Data: Begin

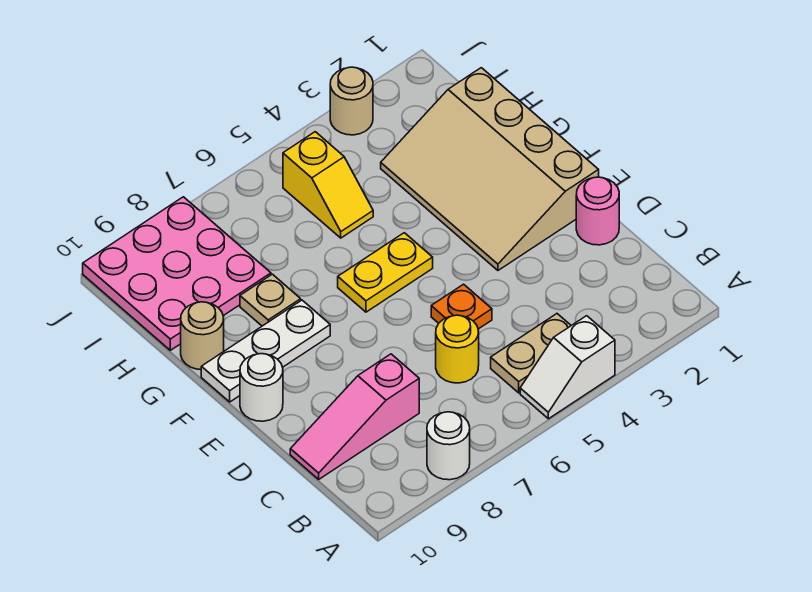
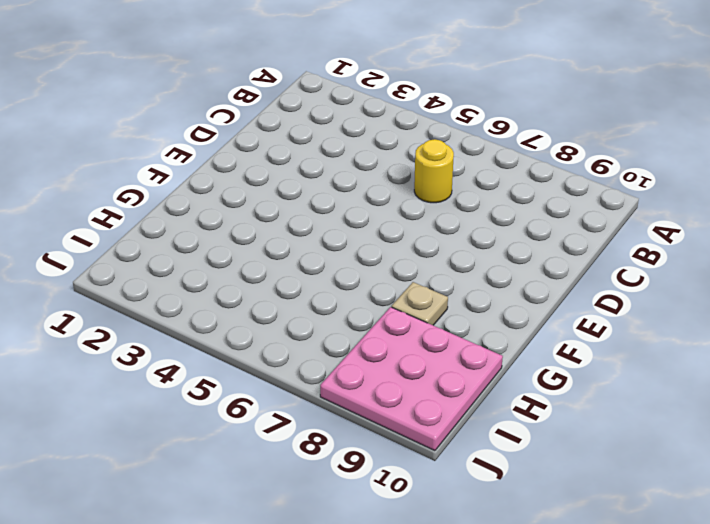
none -> white slope A4:A5 level 1 top 4
none -> white round brick A8 level 1
none -> tan plate B4:B5 level 1

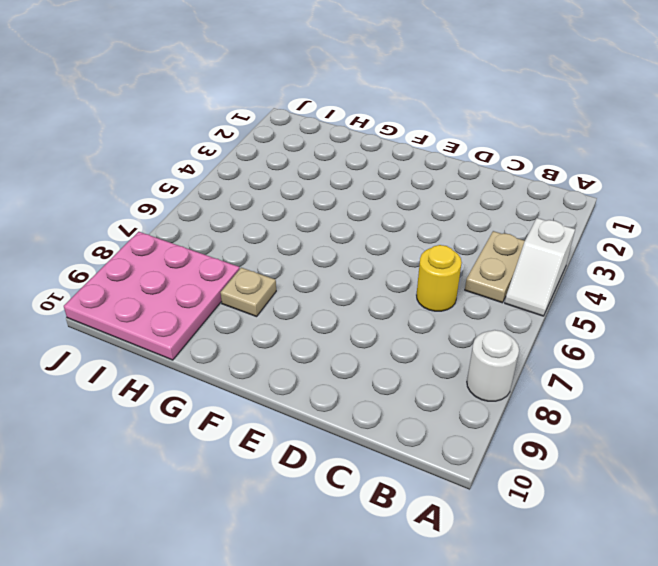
none -> pink slope C8:C10 level 1 top 8
none -> pink round brick D1 level 1
none -> orange plate D5 level 1

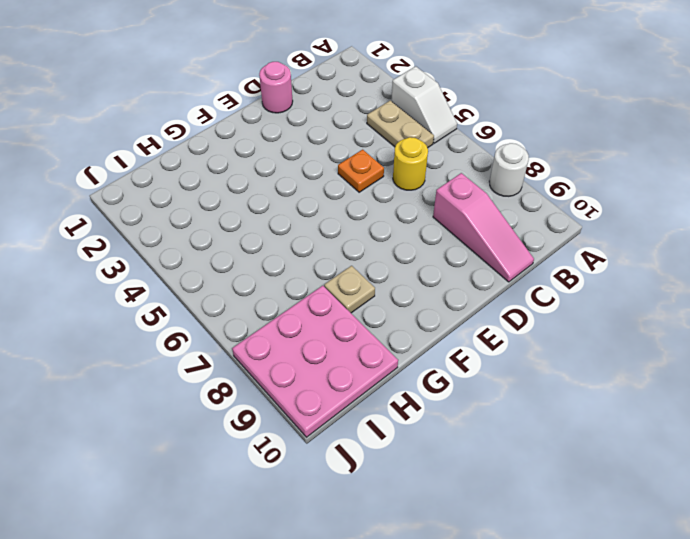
none -> tan slope E1:H3 level 1 top 1
none -> white round brick E10 level 1
none -> yellow plate F5:F6 level 1

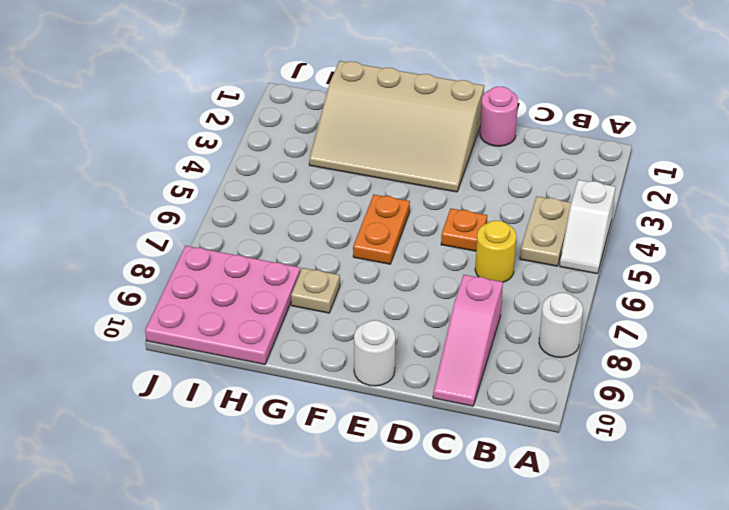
orange plate F5:F6 level 1 -> yellow plate F5:F6 level 1
none -> white plate F8:F10 level 1
none -> tan round brick G10 level 1
none -> yellow slope H5:I5 level 1 top I

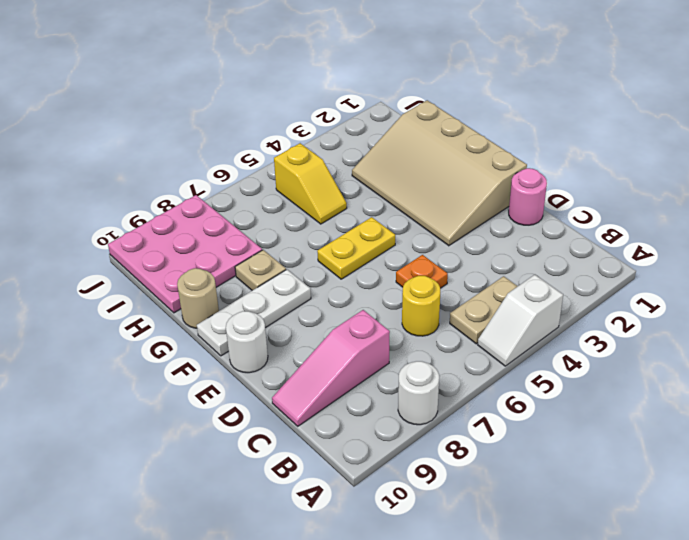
none -> tan round brick J3 level 1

Data: End

What to do ::
Only the lines from the line with "none -> orange plate D5 level 1" through the end of the entries above, copied exactly and with both ends included, belong in the response; the pictures do not.

Your response ::
none -> orange plate D5 level 1

none -> tan slope E1:H3 level 1 top 1
none -> white round brick E10 level 1
none -> yellow plate F5:F6 level 1

orange plate F5:F6 level 1 -> yellow plate F5:F6 level 1
none -> white plate F8:F10 level 1
none -> tan round brick G10 level 1
none -> yellow slope H5:I5 level 1 top I

none -> tan round brick J3 level 1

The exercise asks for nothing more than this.